**What you will do**
The lines to copy are those in the records below that hold the word "moved".

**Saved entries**
····················

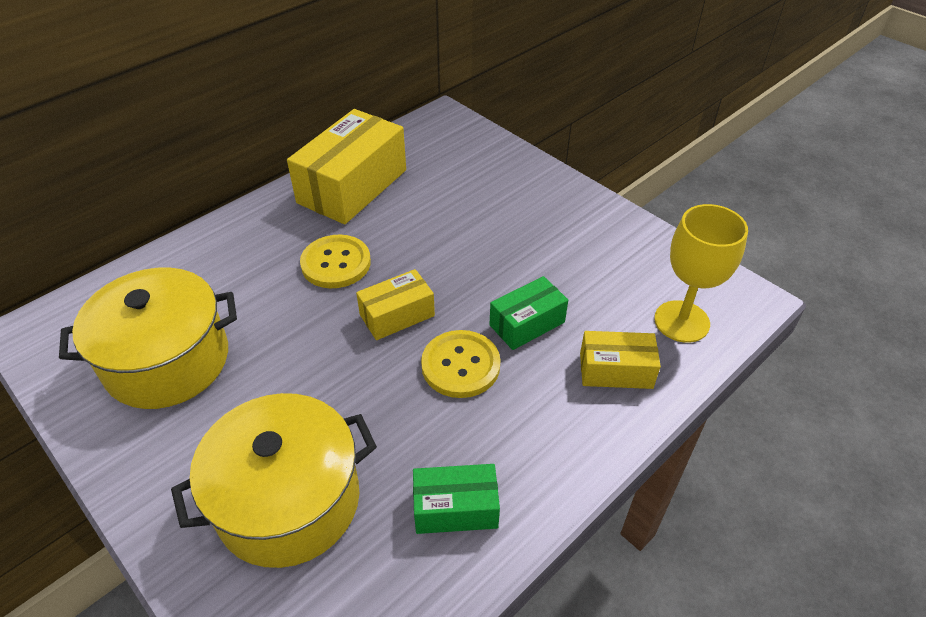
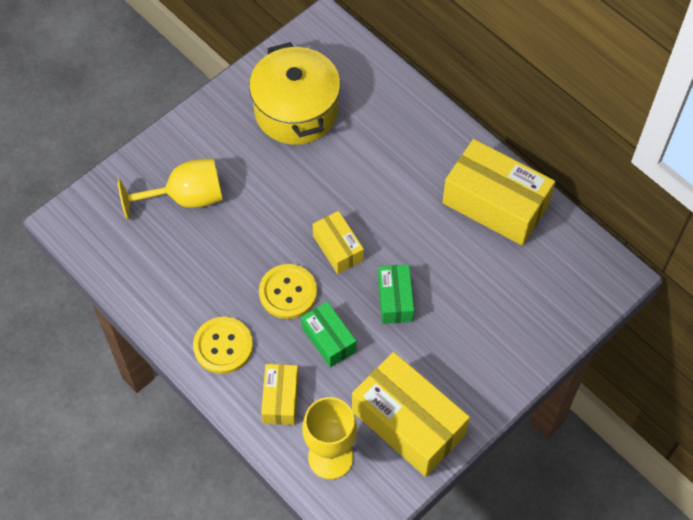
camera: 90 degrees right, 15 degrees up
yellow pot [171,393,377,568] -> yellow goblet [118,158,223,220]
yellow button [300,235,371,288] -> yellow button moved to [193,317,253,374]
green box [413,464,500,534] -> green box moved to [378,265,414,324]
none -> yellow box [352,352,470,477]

····················

**Task answer**
yellow button [300,235,371,288] -> yellow button moved to [193,317,253,374]
green box [413,464,500,534] -> green box moved to [378,265,414,324]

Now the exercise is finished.